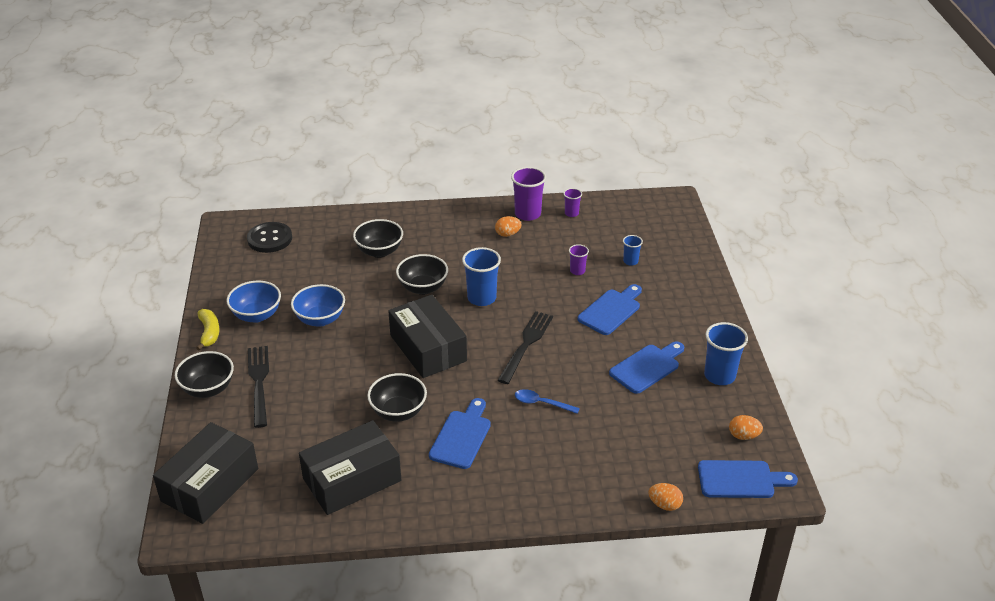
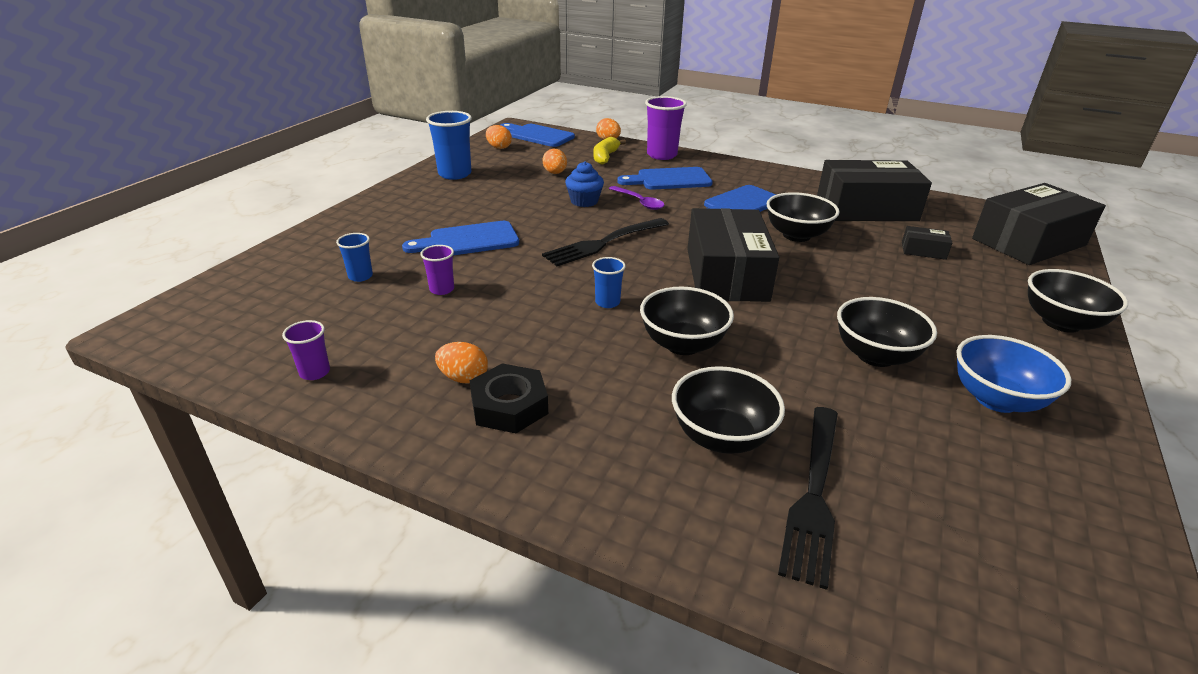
camera: 150 degrees left, 5 degrees down
yellow banana [196,309,220,350] -> yellow banana moved to [593,137,626,165]
black button [247,222,292,253] -> none
black fork [248,346,269,428] -> black fork moved to [778,407,838,590]
blue bowl [291,284,345,327] -> black bowl [837,297,937,367]
blue cup [462,247,501,306] -> blue cup [592,257,626,308], size x0.54
purple cup [511,167,546,221] -> purple cup moved to [645,96,687,160]
blue spoon [515,389,580,414] -> purple spoon [609,186,664,210]
blue cutting board [609,342,684,394] -> blue cutting board moved to [617,167,713,190]
none -> black nut [470,363,548,434]
none -> orange egg [543,149,567,174]
none -> blue cupcake [565,162,604,207]
none -> black box [902,226,952,260]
*-*-*
*Exercise*.
Please repeat, with no pictures, each line from the start of the records above through the line with "purple cup [511,167,546,221]", inclusive, and only those.

*Answer for the task*.
camera: 150 degrees left, 5 degrees down
yellow banana [196,309,220,350] -> yellow banana moved to [593,137,626,165]
black button [247,222,292,253] -> none
black fork [248,346,269,428] -> black fork moved to [778,407,838,590]
blue bowl [291,284,345,327] -> black bowl [837,297,937,367]
blue cup [462,247,501,306] -> blue cup [592,257,626,308], size x0.54
purple cup [511,167,546,221] -> purple cup moved to [645,96,687,160]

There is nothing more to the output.